[start Exercise materials]

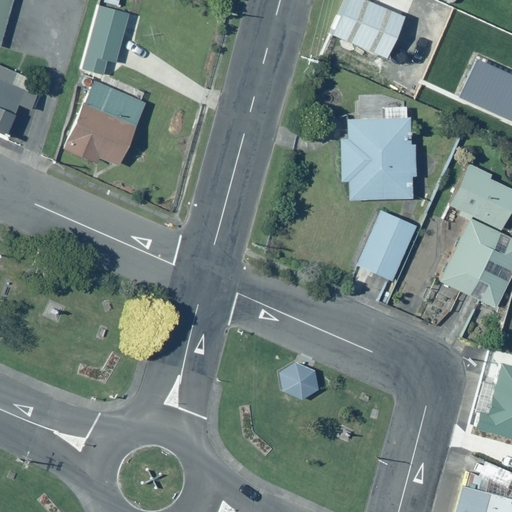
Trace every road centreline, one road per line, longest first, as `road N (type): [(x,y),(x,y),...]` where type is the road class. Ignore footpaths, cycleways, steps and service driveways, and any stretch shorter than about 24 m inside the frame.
road 1 (unclassified): [(401,511),(426,412),(424,382),(206,280)]
road 2 (residential): [(206,280),(281,0)]
road 3 (unclassified): [(206,280),(0,192)]
road 4 (residential): [(168,427),(206,280)]
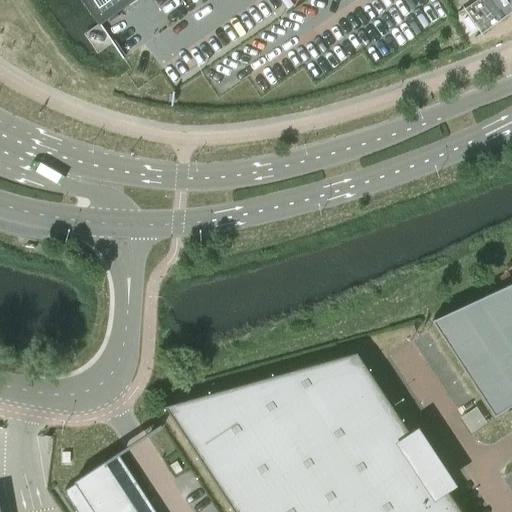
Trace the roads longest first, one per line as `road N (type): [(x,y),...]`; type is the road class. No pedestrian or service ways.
road 1 (unclassified): [(511,87),(310,159),(218,180),(136,178),(0,141)]
road 2 (unclassified): [(134,225),(236,217),(376,180),(511,120)]
road 3 (unclassified): [(134,225),(113,374),(102,386),(54,396),(0,385)]
road 4 (unclassified): [(134,225),(103,197),(24,168),(0,147)]
road 5 (unclassified): [(0,205),(134,225)]
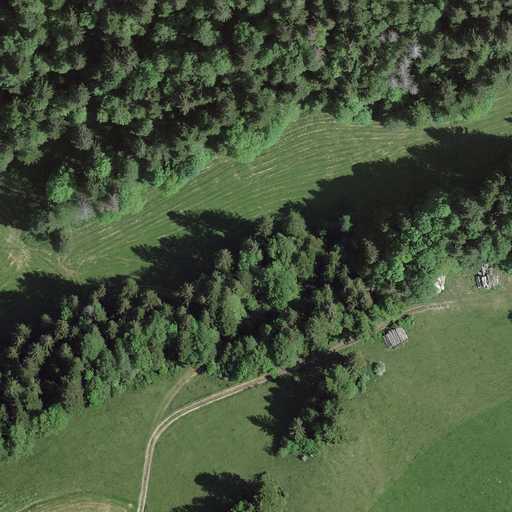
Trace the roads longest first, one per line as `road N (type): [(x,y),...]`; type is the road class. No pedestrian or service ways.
road 1 (track): [(174,0),(81,115),(46,186),(33,221),(35,252),(54,276),(85,286),(202,293),(286,280),(433,302)]
road 2 (track): [(140,511),(156,434),(168,421),(433,302)]
road 3 (track): [(160,430),(187,376),(264,338),(298,308),(308,287)]
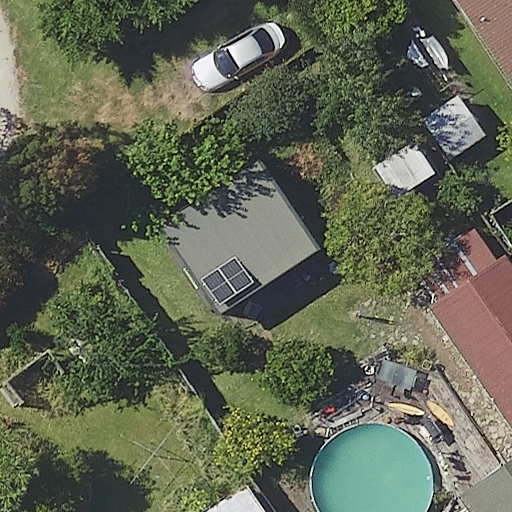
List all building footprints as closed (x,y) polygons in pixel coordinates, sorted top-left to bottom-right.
[(511,0),(458,0),(511,84),(511,0)] [(511,134),(467,80),(414,123),(467,187),(511,150),(511,134)] [(469,192),(412,125),(360,170),(417,236),(469,192)] [(432,272),(389,213),(339,249),(382,308),(432,272)] [(511,284),(449,327),(511,421),(511,284)] [(511,511),(511,489),(481,511),(511,511)] [(268,511),(257,493),(226,511),(268,511)]
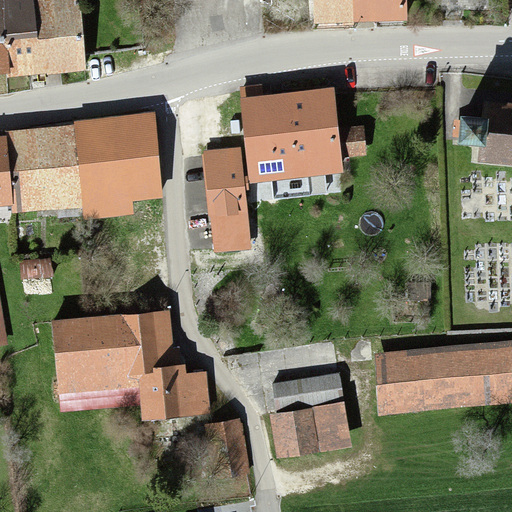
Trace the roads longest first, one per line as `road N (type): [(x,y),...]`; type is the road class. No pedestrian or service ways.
road 1 (residential): [(162,82),(180,303),(249,416),(269,511)]
road 2 (tertiary): [(511,40),(333,47),(162,82)]
road 3 (tertiary): [(162,82),(0,112)]
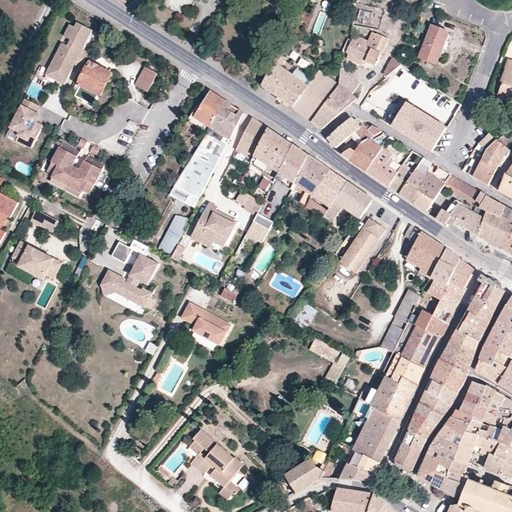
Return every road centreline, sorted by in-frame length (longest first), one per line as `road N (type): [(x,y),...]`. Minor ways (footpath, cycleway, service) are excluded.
road 1 (tertiary): [(314,143),(95,0)]
road 2 (residential): [(484,260),(372,484)]
road 3 (tertiary): [(484,260),(314,143)]
road 4 (residential): [(447,166),(354,108),(314,143)]
road 5 (residential): [(498,22),(473,114),(447,166)]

[end Exercise materials]

Rewrite all of these lines, switching "centreline" to "center line" everywhere and keeping everything else the same. Omit the pictures.

Trace every road center line, one road per line, longest first, as `road N (type): [(x,y),(x,y),...]` where type is the road class. Ignore footpaths, cycleways, steps and service driveways, and any stretch shorter than about 24 m inside the frame.
road 1 (unclassified): [(401,511),(426,412),(424,382),(206,280)]
road 2 (residential): [(206,280),(281,0)]
road 3 (unclassified): [(206,280),(0,192)]
road 4 (residential): [(168,427),(206,280)]
Trace the roads longest first, one per line as `road N (type): [(x,y),...]`; type is the road class. No pedestrian or service ways.
road 1 (unclassified): [(511,87),(310,159),(218,180),(136,178),(0,141)]
road 2 (unclassified): [(134,225),(236,217),(376,180),(511,120)]
road 3 (unclassified): [(134,225),(113,374),(102,386),(54,396),(0,385)]
road 4 (unclassified): [(134,225),(103,197),(24,168),(0,147)]
road 5 (unclassified): [(0,205),(134,225)]
Trace the roads longest first, one per line as `road N (type): [(x,y),...]`; type is the road class. No pedestrian or service ways.
road 1 (track): [(174,0),(81,115),(46,186),(33,221),(35,252),(54,276),(85,286),(202,293),(286,280),(433,302)]
road 2 (track): [(140,511),(156,434),(168,421),(433,302)]
road 3 (track): [(160,430),(187,376),(264,338),(298,308),(308,287)]
List all building footprints as closed (x,y) polygons in pixel coordinates, sorted top-left to bottom-right.
[(511,0),(458,0),(511,84),(511,0)] [(511,134),(467,80),(414,123),(467,187),(511,150),(511,134)] [(469,192),(412,125),(360,170),(417,236),(469,192)] [(432,272),(389,213),(339,249),(382,308),(432,272)] [(511,284),(449,327),(511,421),(511,284)] [(511,511),(511,489),(481,511),(511,511)] [(268,511),(257,493),(226,511),(268,511)]
Trace the roads longest first, one per line as `road N (type): [(x,y),...]`; type is the road class. No pedestrian or service ways.
road 1 (residential): [(162,82),(180,303),(249,416),(269,511)]
road 2 (tertiary): [(511,40),(333,47),(162,82)]
road 3 (tertiary): [(162,82),(0,112)]
Return every road center line, sorted by in-frame length (longest first), one per line as `road N (type): [(x,y),...]`. Minor ways (footpath, cycleway, service) are excluded.
road 1 (tertiary): [(314,143),(95,0)]
road 2 (residential): [(484,260),(372,484)]
road 3 (tertiary): [(484,260),(314,143)]
road 4 (residential): [(447,166),(354,108),(314,143)]
road 5 (residential): [(498,22),(473,114),(447,166)]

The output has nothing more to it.